> _Job item_
Copy every entry exactly as it reads and exclude whatever pictures appear.
══ Data provided
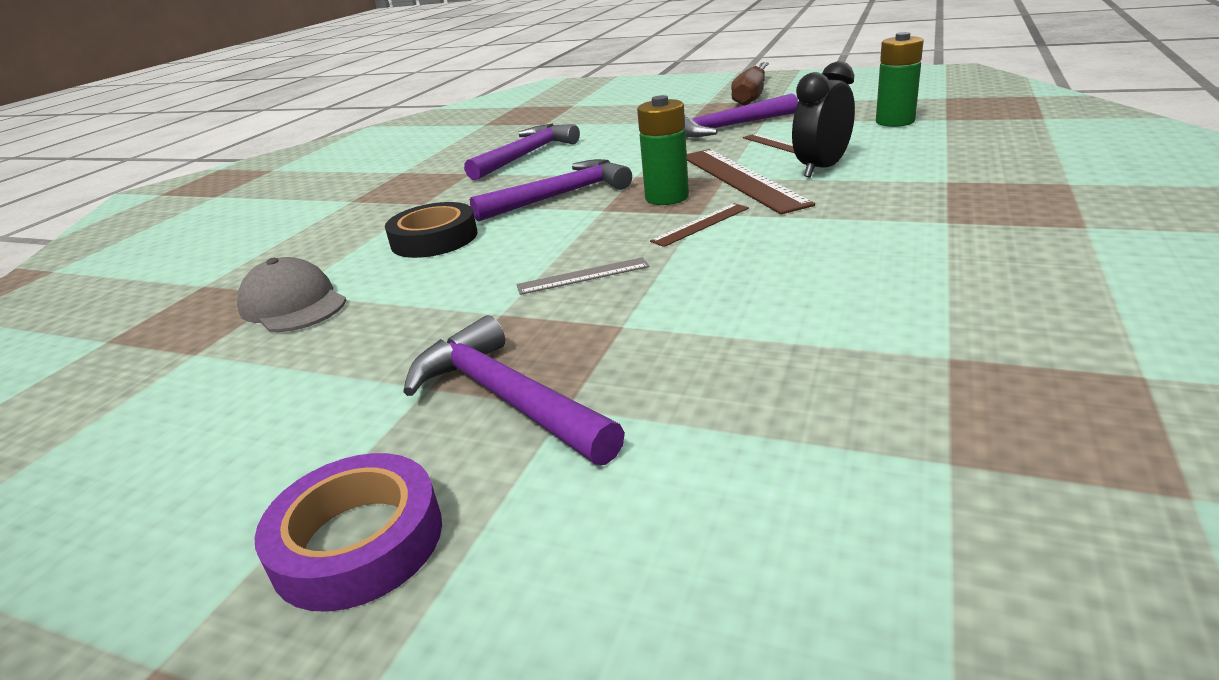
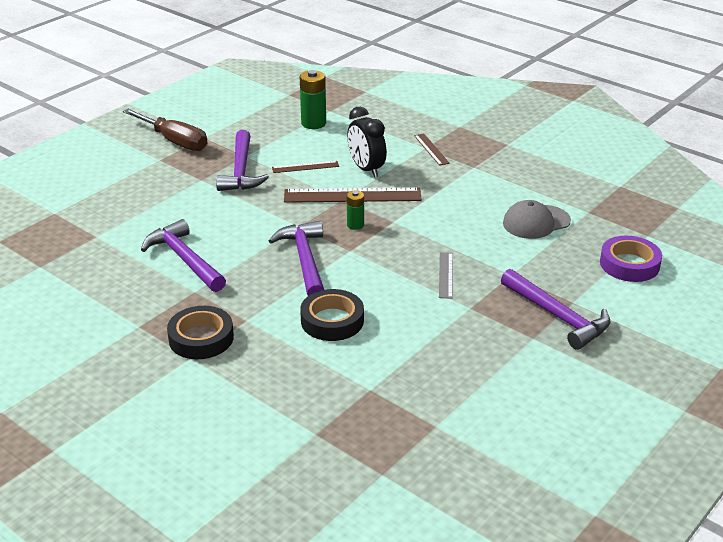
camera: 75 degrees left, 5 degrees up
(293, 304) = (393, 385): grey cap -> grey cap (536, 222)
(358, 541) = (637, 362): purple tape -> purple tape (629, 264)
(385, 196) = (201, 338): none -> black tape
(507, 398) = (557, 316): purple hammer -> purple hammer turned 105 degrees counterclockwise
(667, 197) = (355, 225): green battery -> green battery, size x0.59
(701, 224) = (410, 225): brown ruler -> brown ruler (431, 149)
════
> _Your response_
camera: 75 degrees left, 5 degrees up
(293, 304) = (393, 385): grey cap -> grey cap (536, 222)
(358, 541) = (637, 362): purple tape -> purple tape (629, 264)
(385, 196) = (201, 338): none -> black tape
(507, 398) = (557, 316): purple hammer -> purple hammer turned 105 degrees counterclockwise
(667, 197) = (355, 225): green battery -> green battery, size x0.59
(701, 224) = (410, 225): brown ruler -> brown ruler (431, 149)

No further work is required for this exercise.